*** Begin section ***

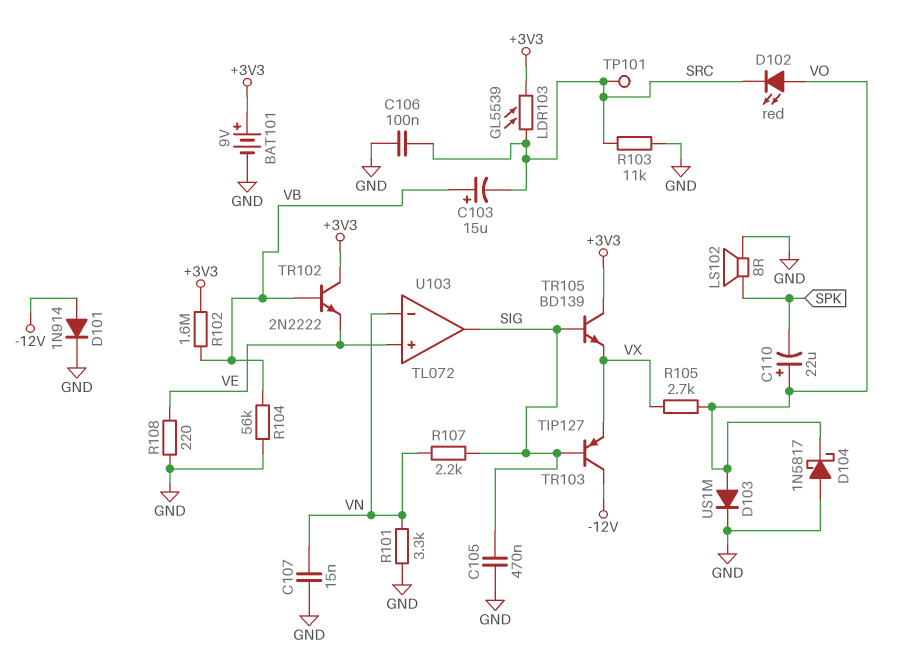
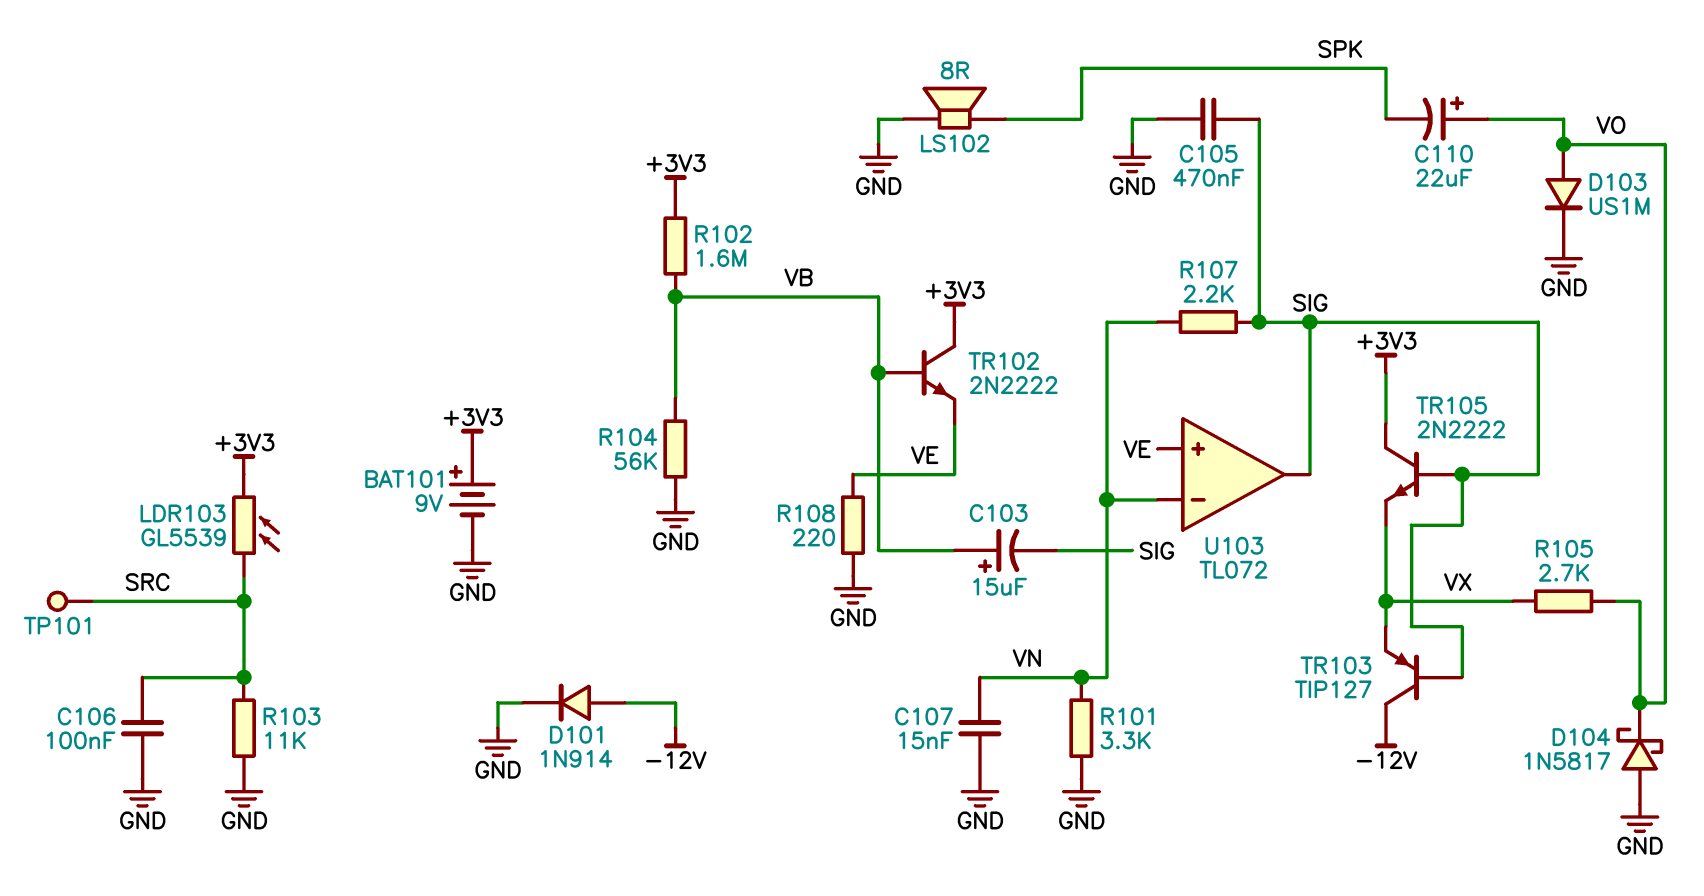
C103: 15uF (plus VB, minus SRC) -> 15uF (plus VB, minus SIG)
D102: LED red (A VO, K SRC) -> none
TR105: NPN BD139 (B SIG, C +3V3, E VX) -> NPN 2N2222 (B SIG, C +3V3, E VX)

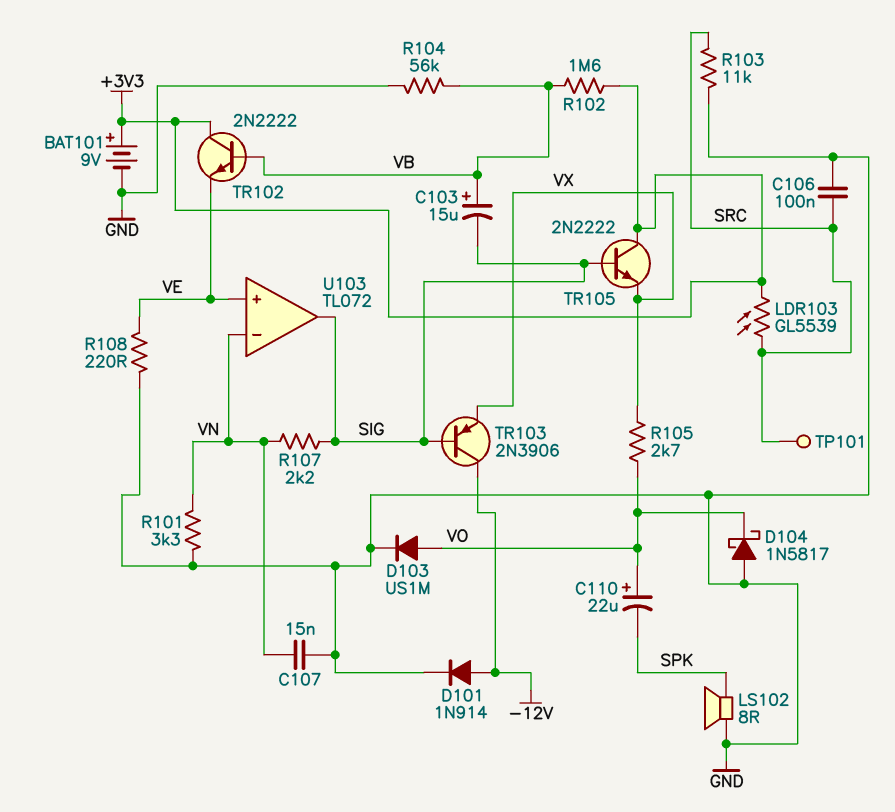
C105: 470nF (GND, SIG) -> none
TR103: PNP TIP127 (B SIG, C -12V, E VX) -> PNP 2N3906 (B SIG, C -12V, E VX)

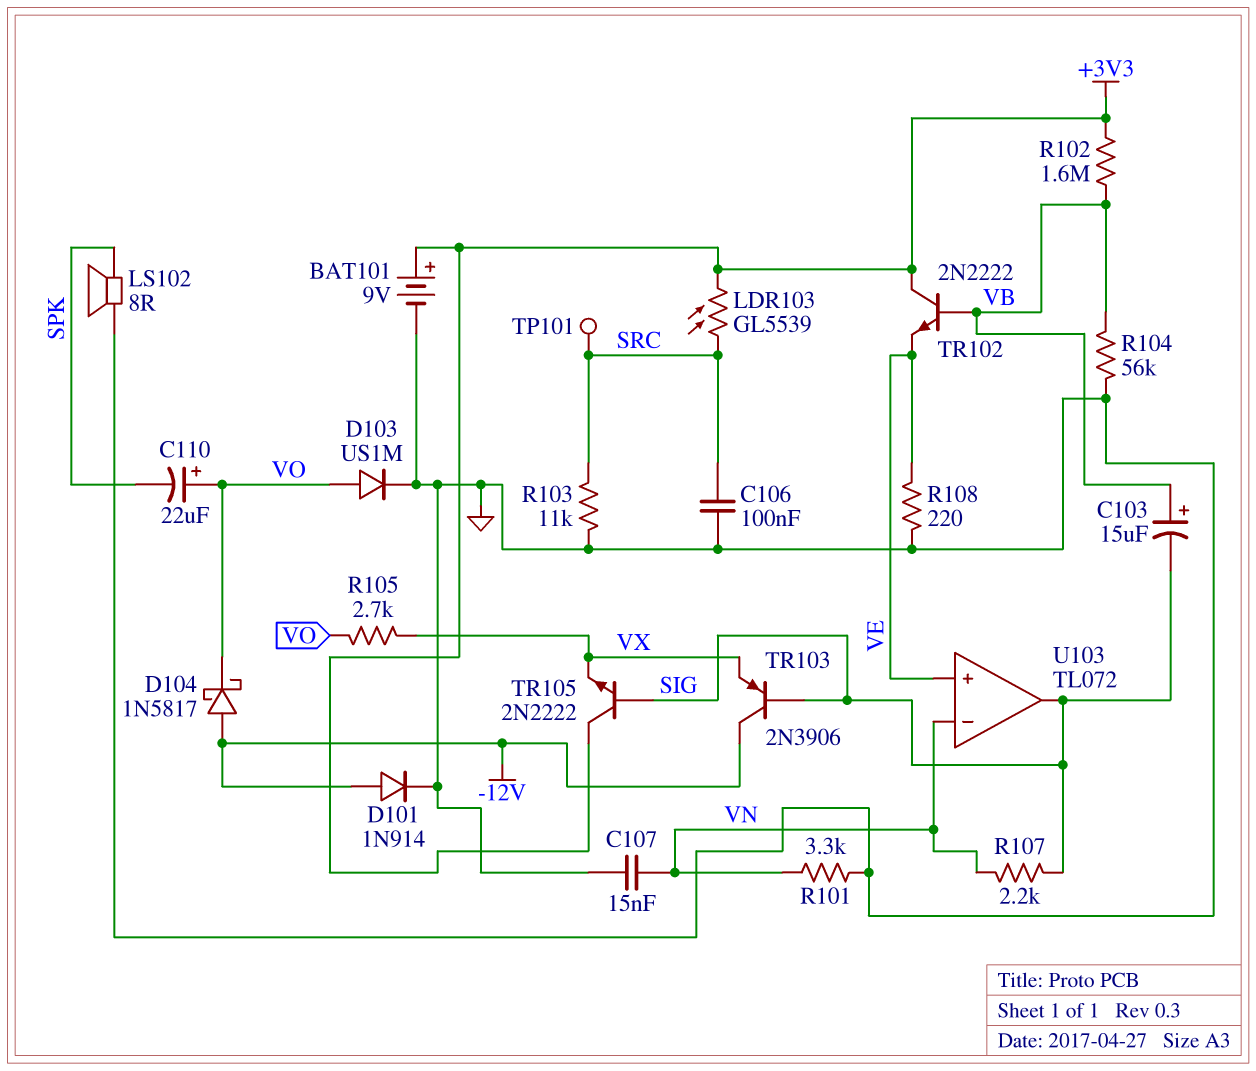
D104: schottky 1N5817 (A GND, K VO) -> schottky 1N5817 (A -12V, K VO)

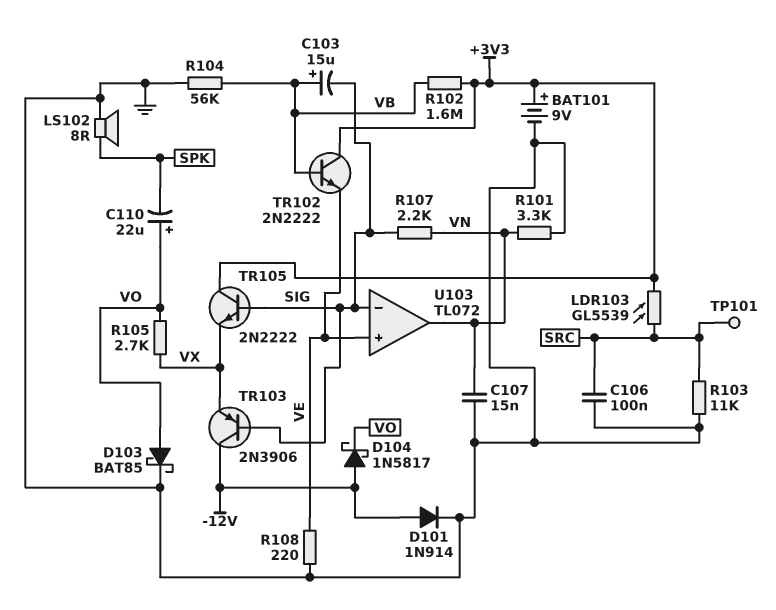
D103: diode US1M (A VO, K GND) -> schottky BAT85 (A VO, K GND)
U103 pin in-: VN -> SIG
U103 pin out: SIG -> VN

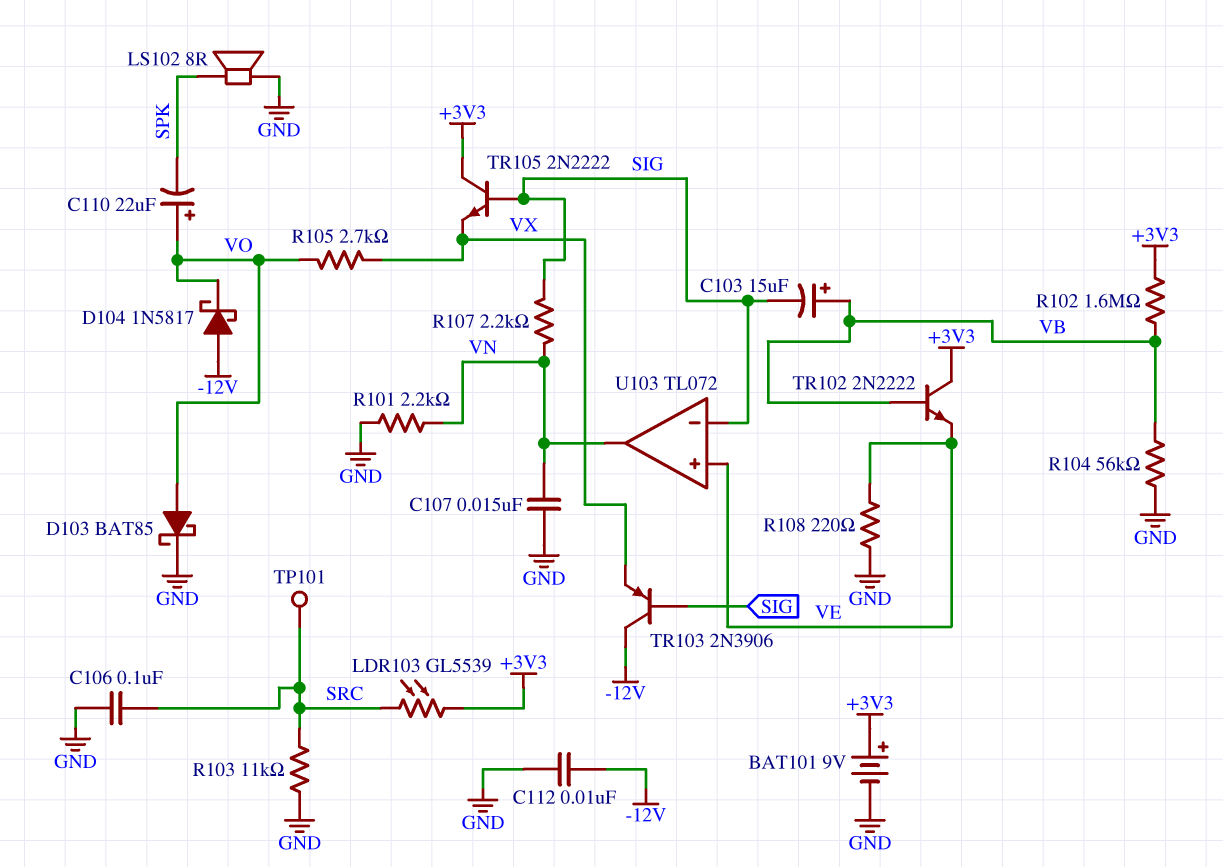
C112: none -> 10nF (-12V, GND)
D101: diode 1N914 (A -12V, K GND) -> none
R101: 3.3k (GND, VN) -> 2.2k (GND, VN)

*** End section ***

• _Task to carry out_: In the lines above, find the word "diode" and copy each line that contains it.

• _Solved problem_:
D103: diode US1M (A VO, K GND) -> schottky BAT85 (A VO, K GND)
D101: diode 1N914 (A -12V, K GND) -> none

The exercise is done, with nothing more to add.